## EXERCISE DETAILS
The answer must be a single number: how many lines in the entries below contain the word "RESET".

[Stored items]

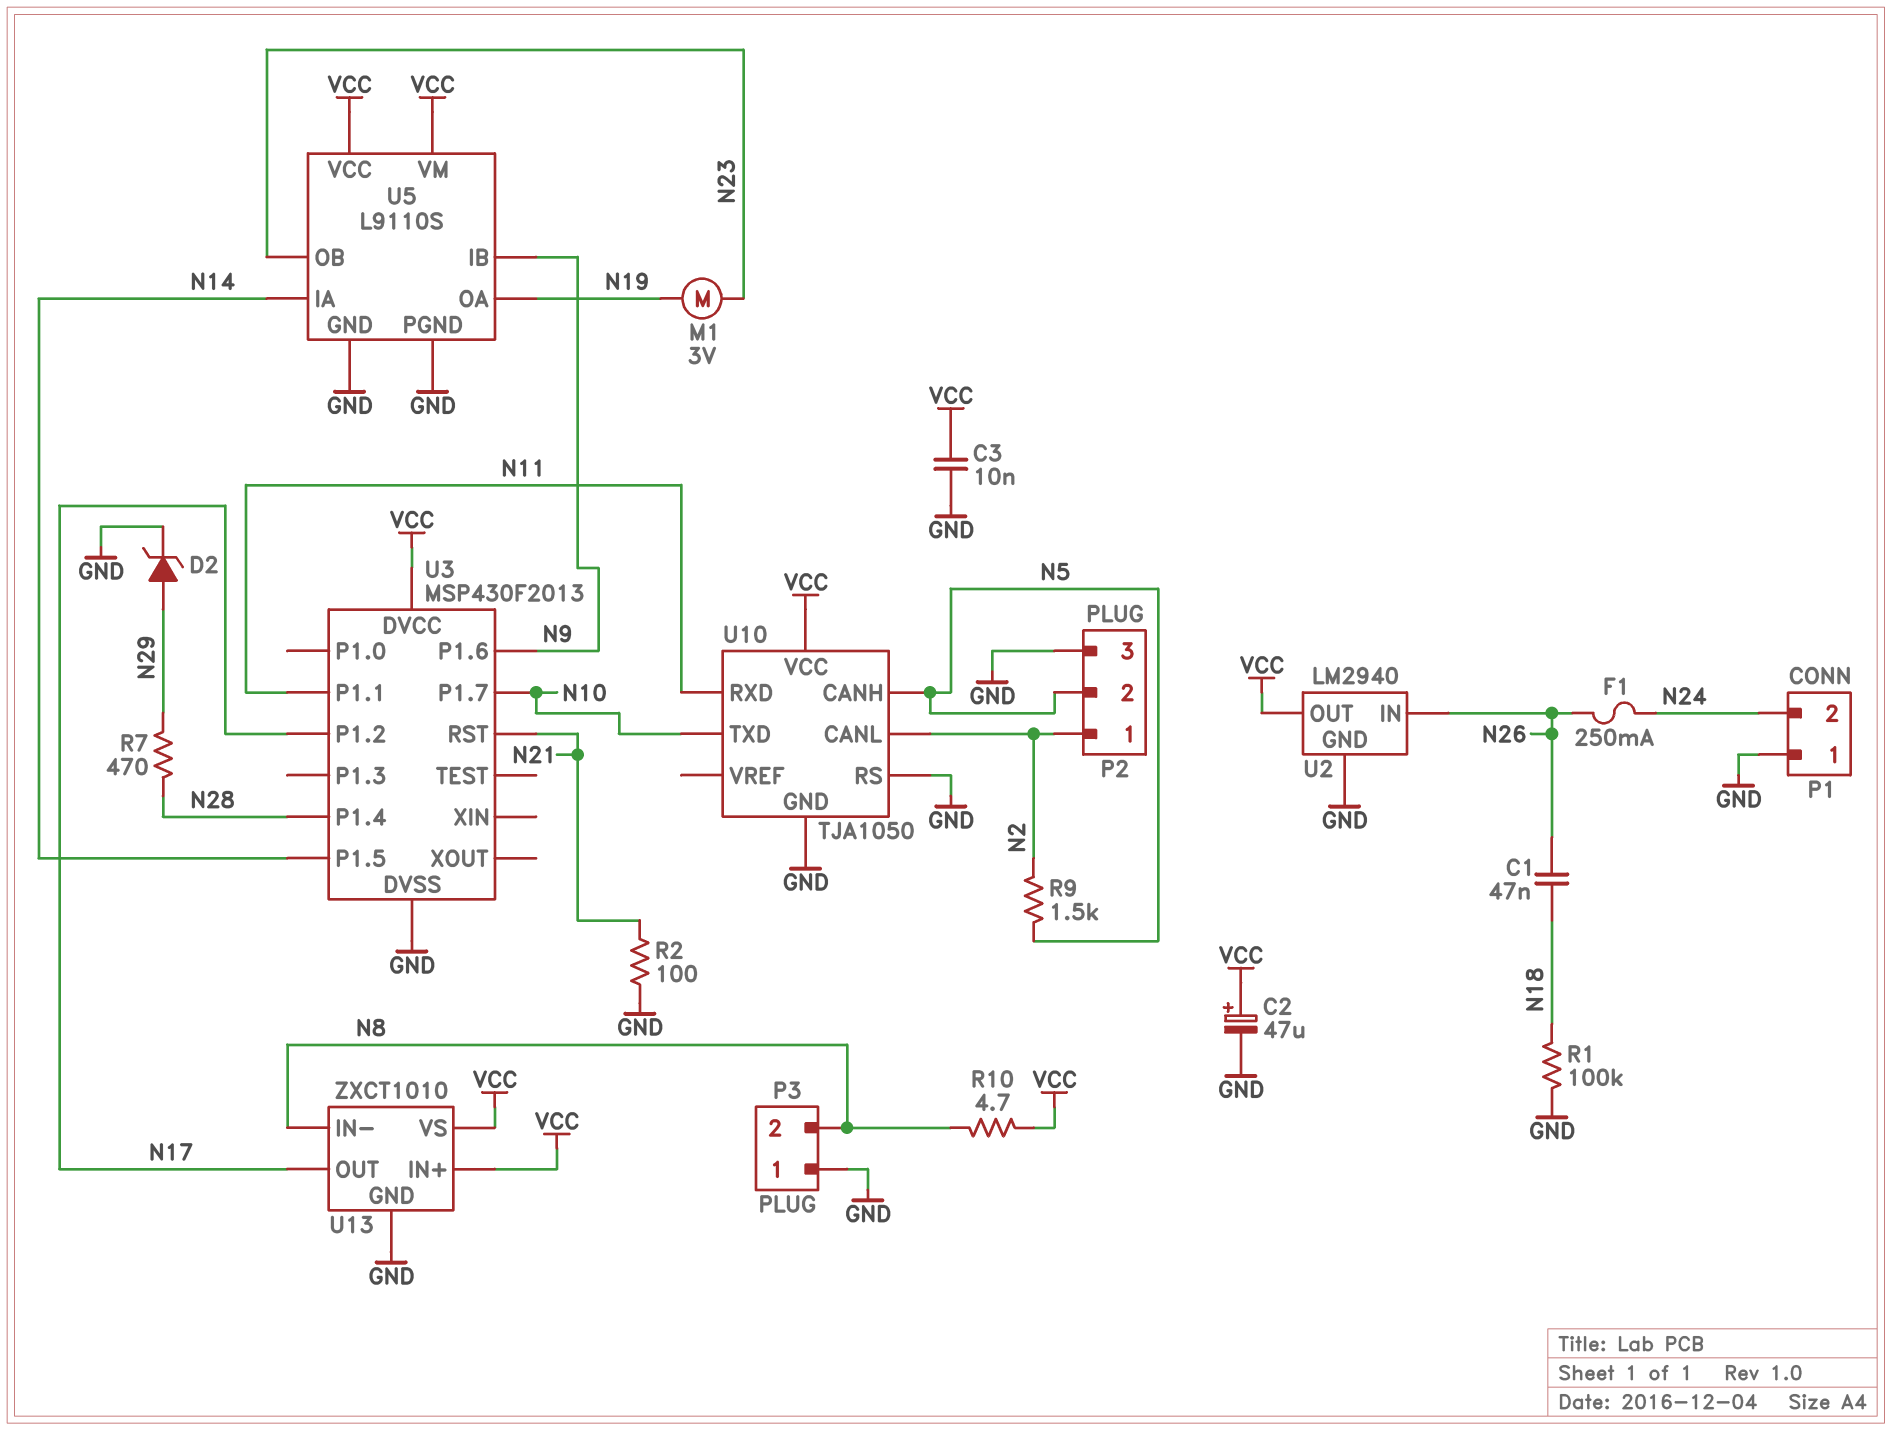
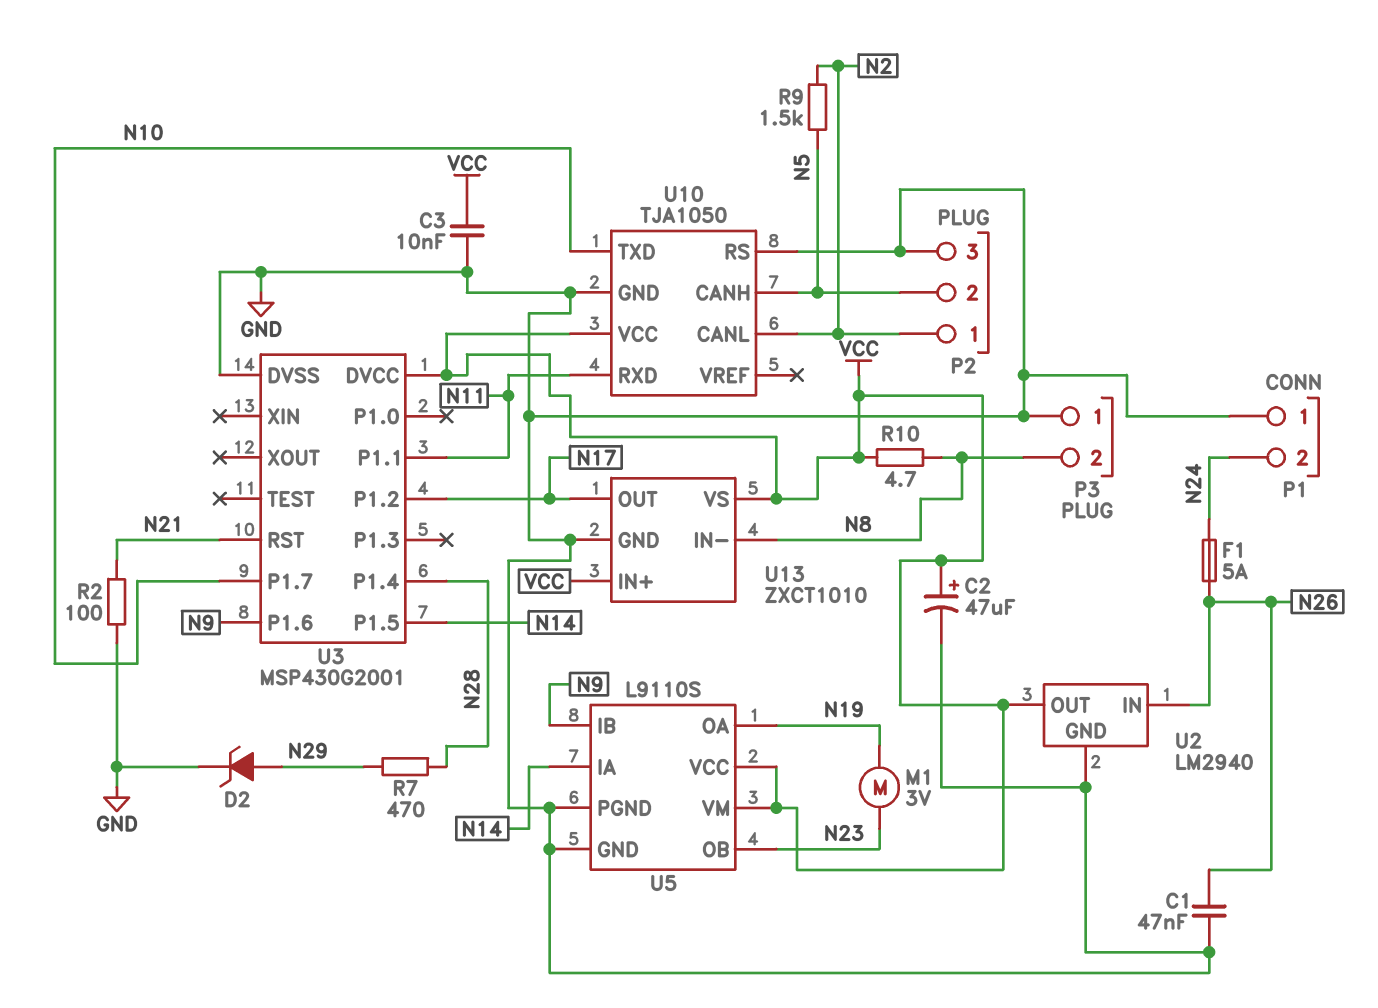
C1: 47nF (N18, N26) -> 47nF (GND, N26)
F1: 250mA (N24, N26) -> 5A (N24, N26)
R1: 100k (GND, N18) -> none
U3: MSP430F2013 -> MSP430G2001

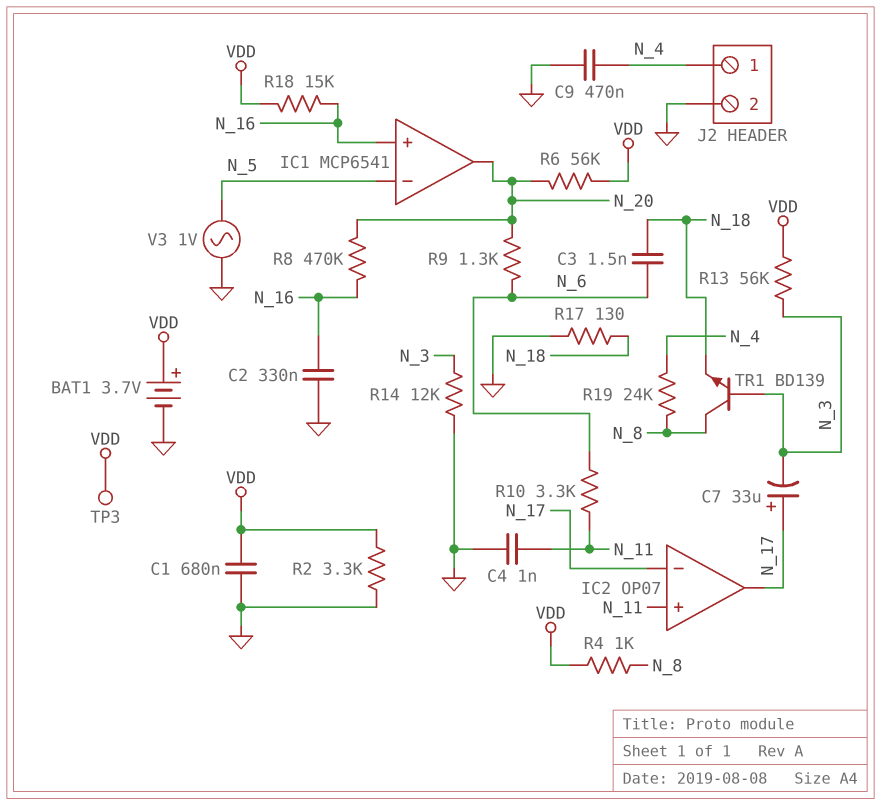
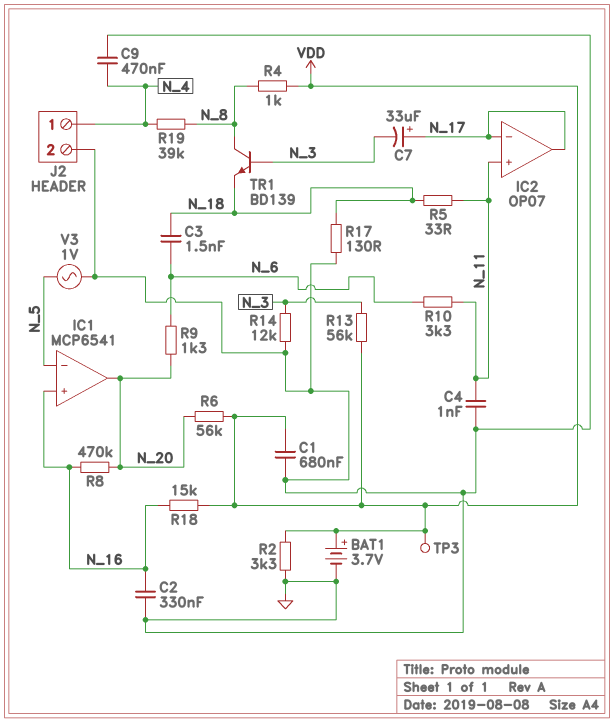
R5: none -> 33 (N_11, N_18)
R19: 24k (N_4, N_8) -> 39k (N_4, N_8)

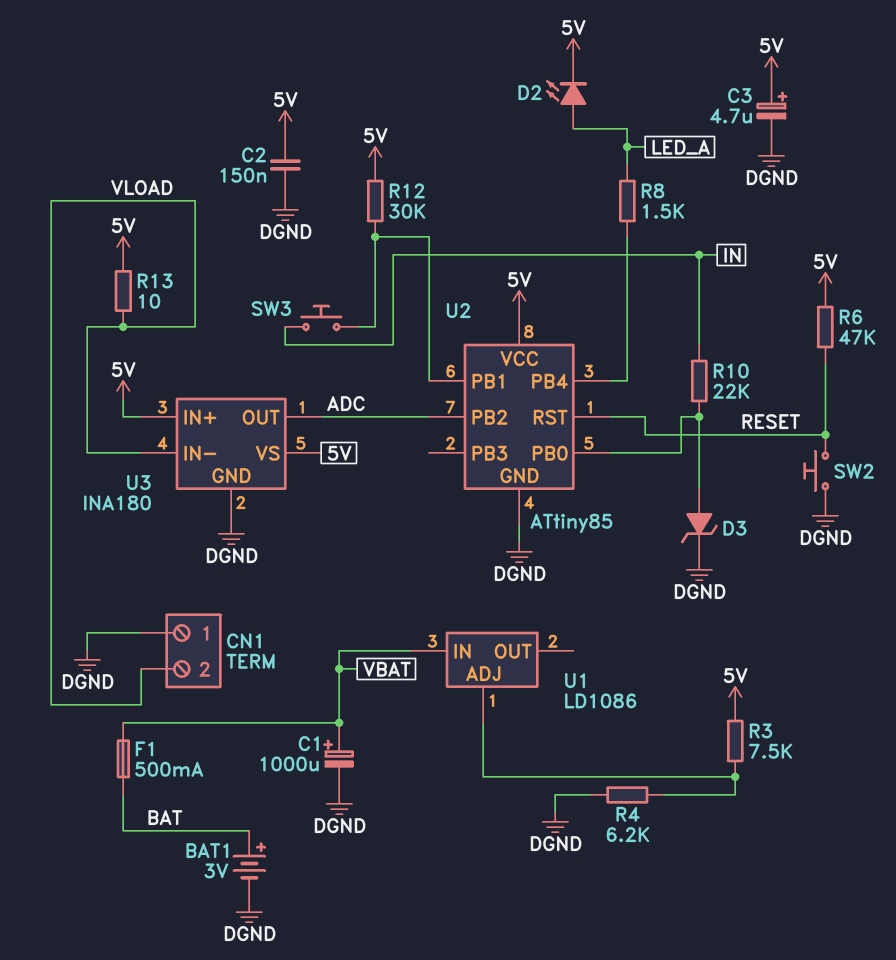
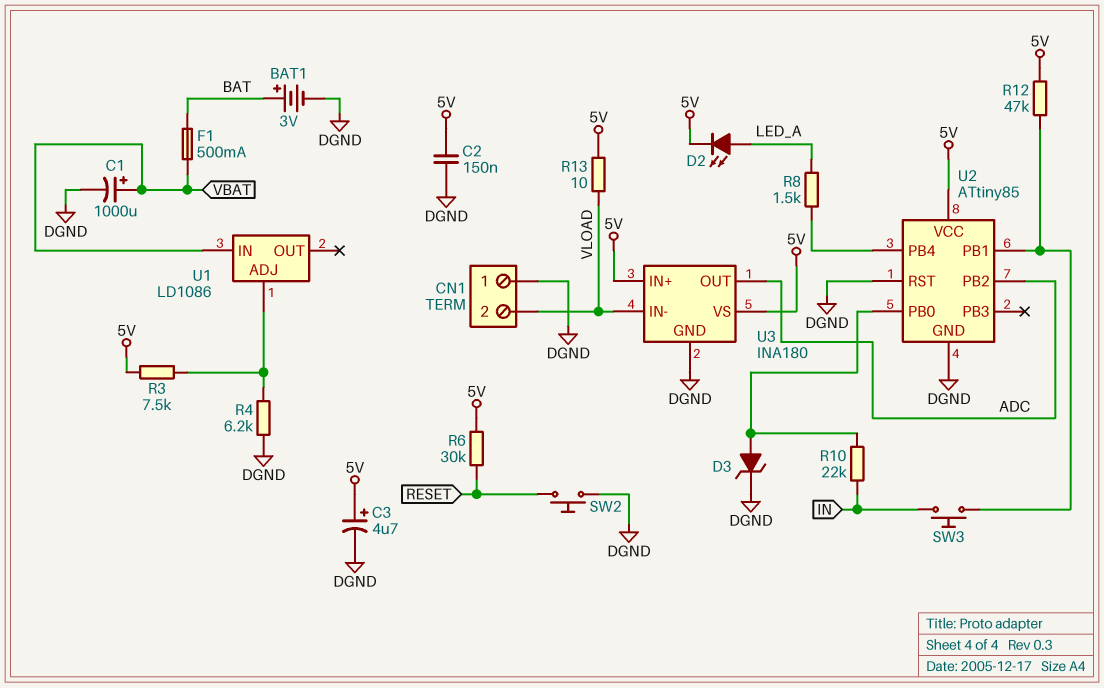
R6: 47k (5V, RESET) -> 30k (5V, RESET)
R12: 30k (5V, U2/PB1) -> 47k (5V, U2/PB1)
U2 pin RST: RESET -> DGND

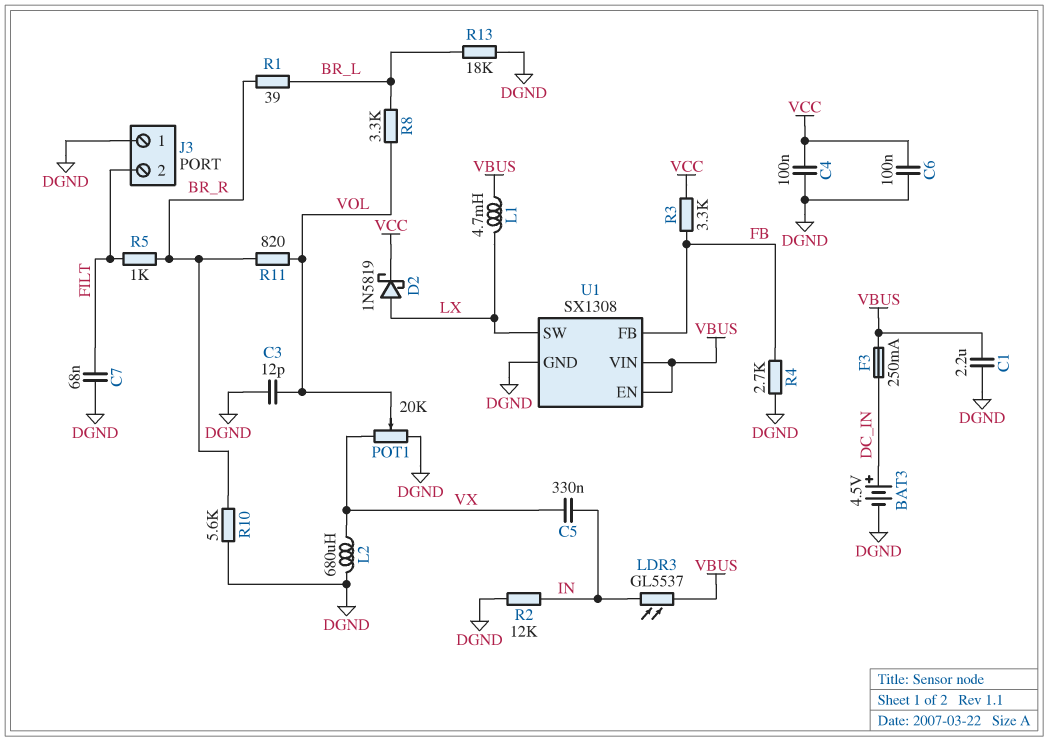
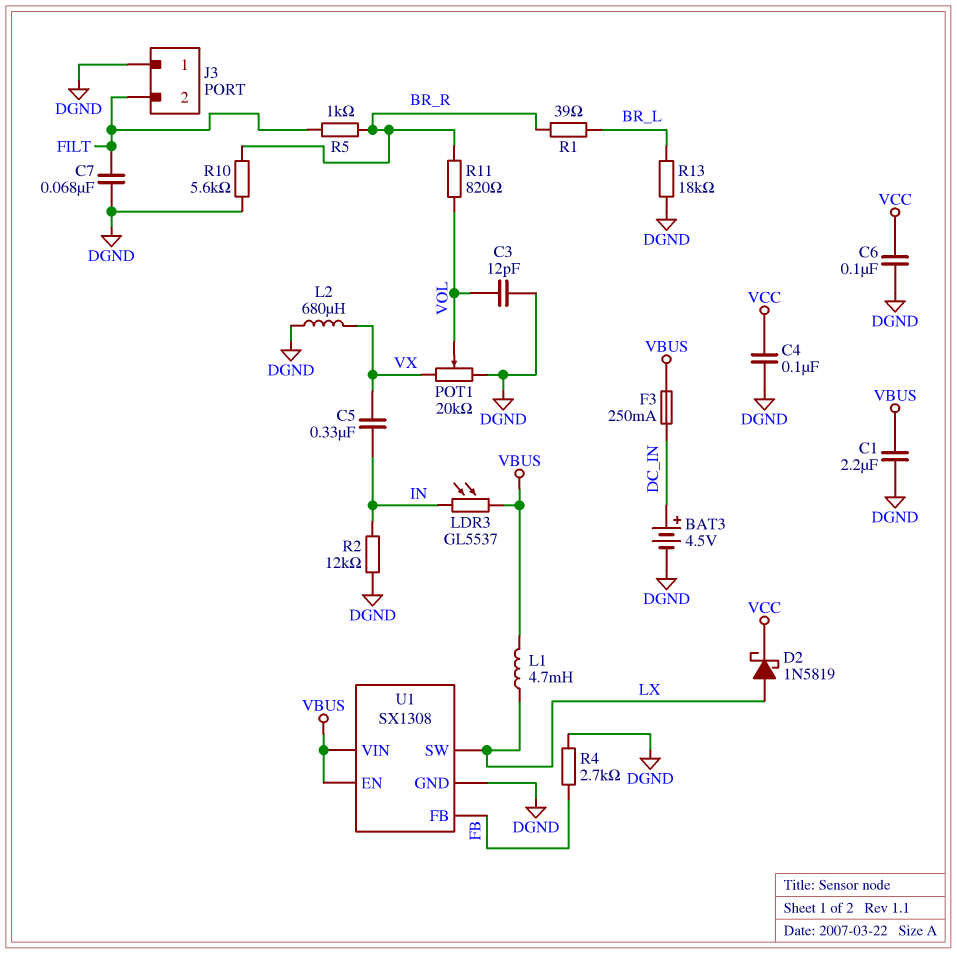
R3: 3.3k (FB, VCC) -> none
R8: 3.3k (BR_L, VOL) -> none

## RESPONSE TO THIS TASK
2